Exercise brief:
Write out the records word for word, with no pictures.

Top of Records provided

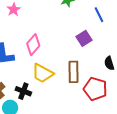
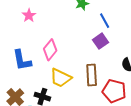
blue line: (99, 15) -> (105, 21), moved

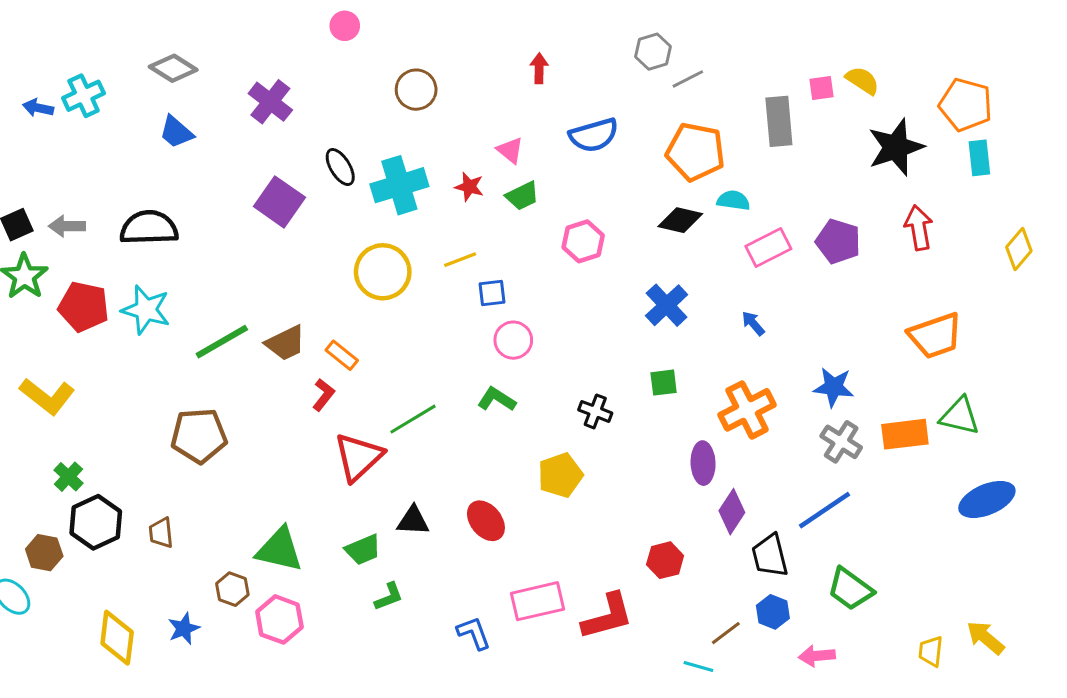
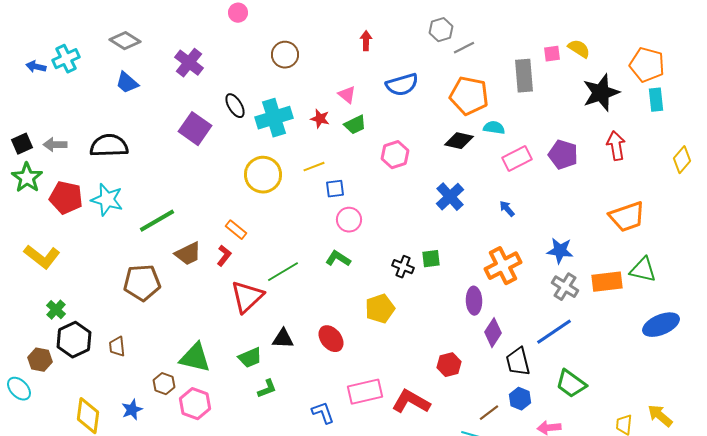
brown trapezoid: (286, 343) -> (188, 254), moved
green square: (664, 383) -> (431, 259), moved
red L-shape: (607, 616) -> (411, 402), turned -135

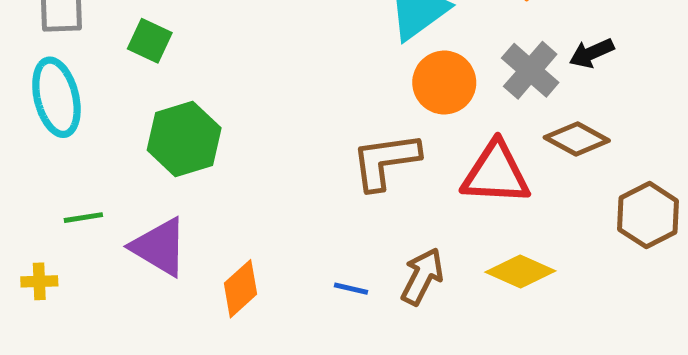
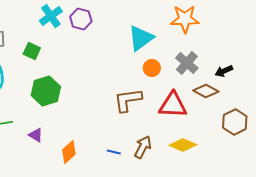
black arrow: (592, 53) -> (224, 71), moved
orange circle: (444, 83) -> (152, 68), size x0.7
purple triangle: (160, 247) -> (36, 135), size x0.6

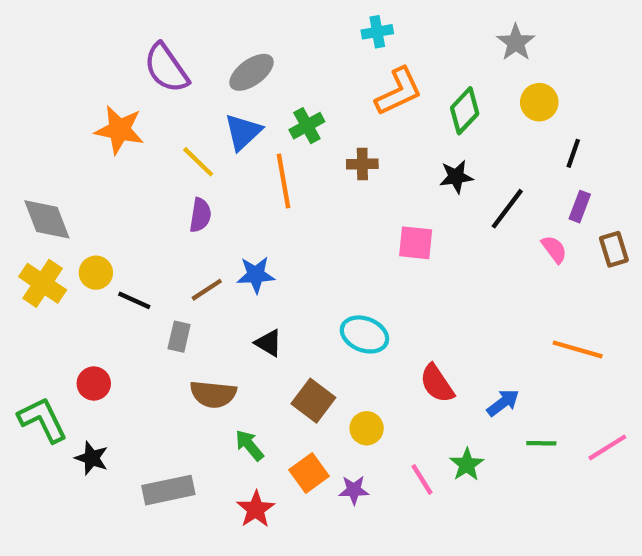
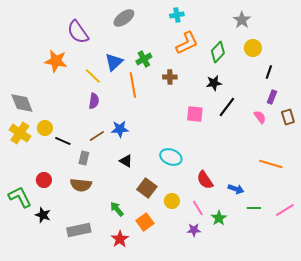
gray ellipse: (251, 72) -> (124, 18), moved
black line: (507, 209) -> (227, 107), moved
brown semicircle: (213, 394) -> (81, 185), moved
blue arrow: (503, 403) -> (236, 189), turned 56
pink line: (422, 479) -> (198, 208), moved
purple star: (354, 490) -> (194, 230), moved

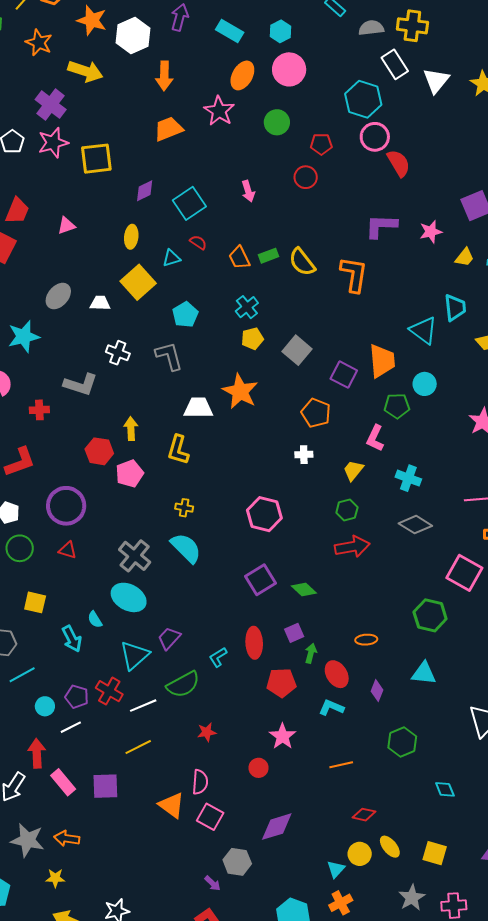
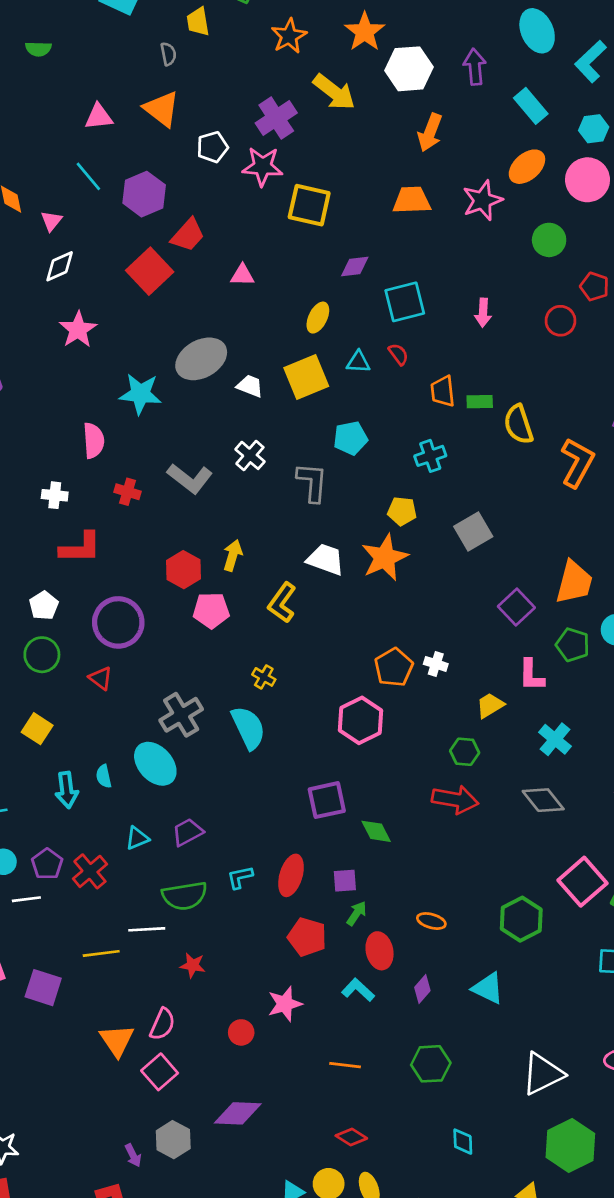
purple arrow: (180, 17) -> (475, 67), turned -40
gray ellipse: (58, 296) -> (201, 359), size x1.4
yellow pentagon: (252, 339) -> (402, 511), moved
purple square: (344, 375) -> (516, 607), moved
orange pentagon: (316, 413) -> (394, 667), moved
pink L-shape: (375, 438) -> (531, 675), turned -44
cyan triangle: (135, 655) -> (137, 838), size x0.6
white line: (143, 706) -> (147, 929), moved

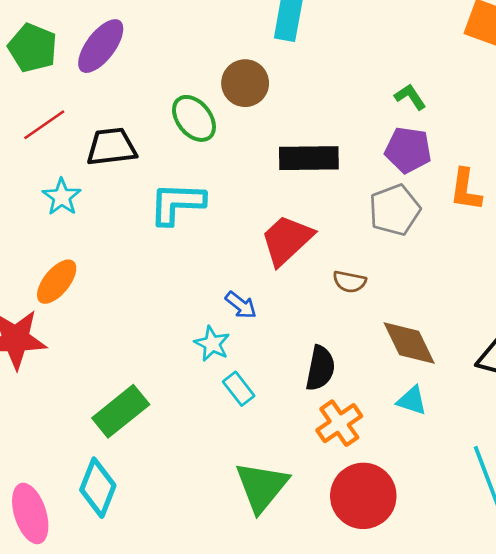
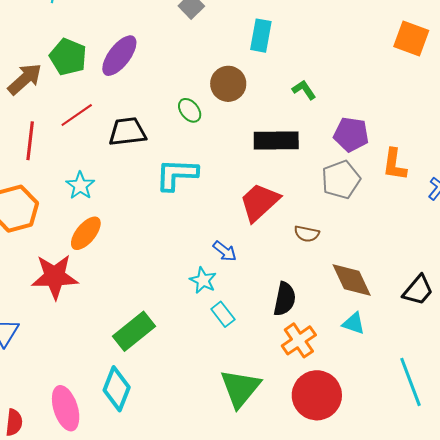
green L-shape: (410, 97) -> (304, 90), moved
green ellipse: (194, 118) -> (190, 110), size x0.7
cyan star: (62, 197) -> (80, 186), moved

Bottom of Records provided

Response to the task:
blue line: (99, 15) -> (105, 21), moved

brown trapezoid: (286, 343) -> (188, 254), moved
green square: (664, 383) -> (431, 259), moved
red L-shape: (607, 616) -> (411, 402), turned -135

black arrow: (592, 53) -> (224, 71), moved
orange circle: (444, 83) -> (152, 68), size x0.7
purple triangle: (160, 247) -> (36, 135), size x0.6

gray ellipse: (251, 72) -> (124, 18), moved
black line: (507, 209) -> (227, 107), moved
brown semicircle: (213, 394) -> (81, 185), moved
blue arrow: (503, 403) -> (236, 189), turned 56
pink line: (422, 479) -> (198, 208), moved
purple star: (354, 490) -> (194, 230), moved

purple arrow: (180, 17) -> (475, 67), turned -40
gray ellipse: (58, 296) -> (201, 359), size x1.4
yellow pentagon: (252, 339) -> (402, 511), moved
purple square: (344, 375) -> (516, 607), moved
orange pentagon: (316, 413) -> (394, 667), moved
pink L-shape: (375, 438) -> (531, 675), turned -44
cyan triangle: (135, 655) -> (137, 838), size x0.6
white line: (143, 706) -> (147, 929), moved

green L-shape: (410, 97) -> (304, 90), moved
green ellipse: (194, 118) -> (190, 110), size x0.7
cyan star: (62, 197) -> (80, 186), moved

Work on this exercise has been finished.